### [Action item]
Make an exact copy of the lines from the one holding "(302, 647) = (237, 363): none -> green carton" through the last line of the material, and output nothing else.

### [Data below]
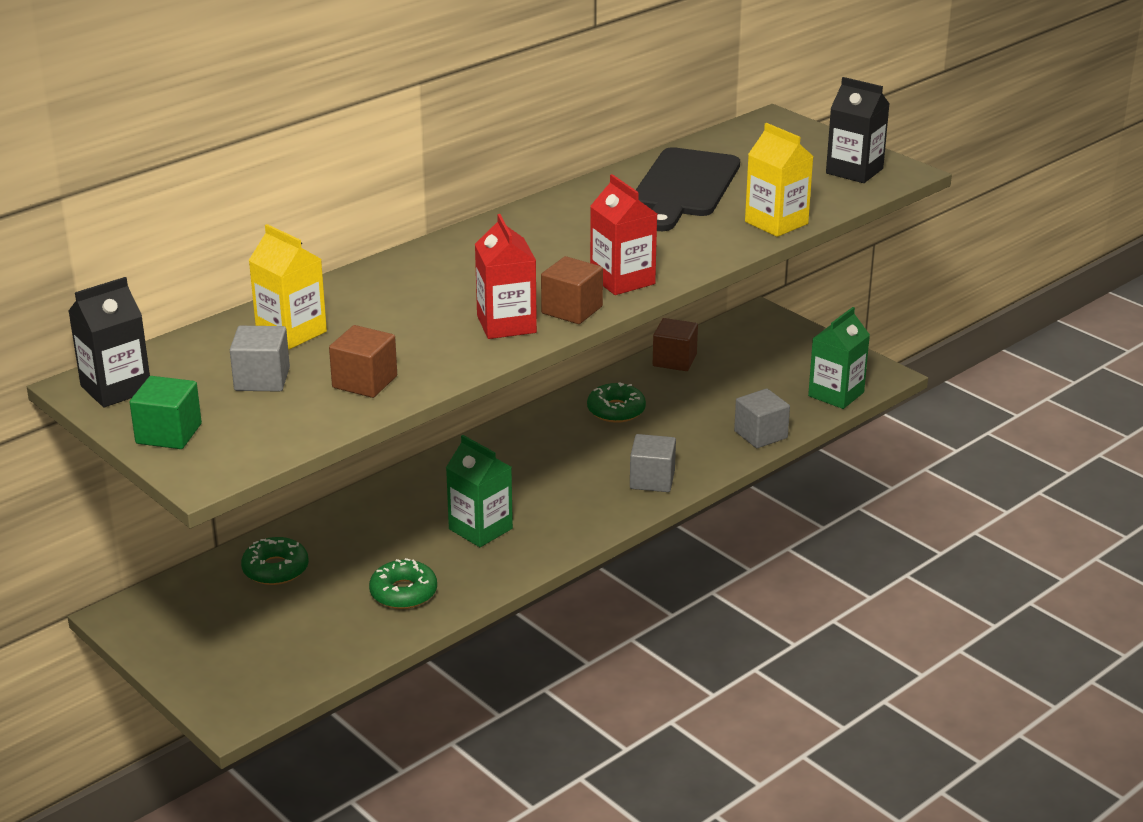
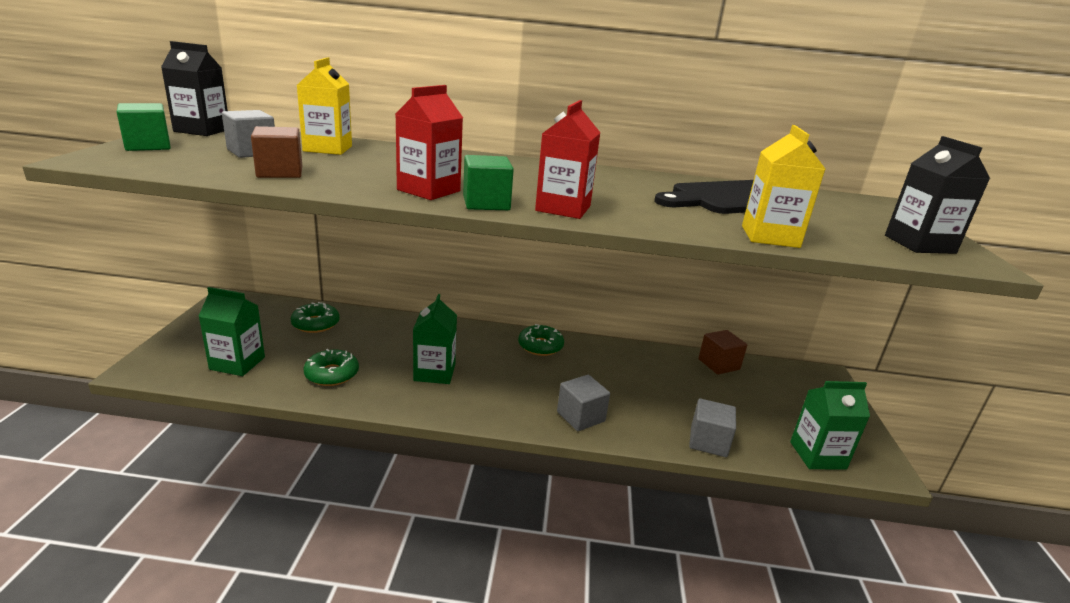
camera: 45 degrees right, 5 degrees down
(302, 647) = (237, 363): none -> green carton
(572, 310) = (486, 203): brown cube -> green cube
(616, 410) = (631, 366): green donut -> green donut (540, 346)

### [Result]
(302, 647) = (237, 363): none -> green carton
(572, 310) = (486, 203): brown cube -> green cube
(616, 410) = (631, 366): green donut -> green donut (540, 346)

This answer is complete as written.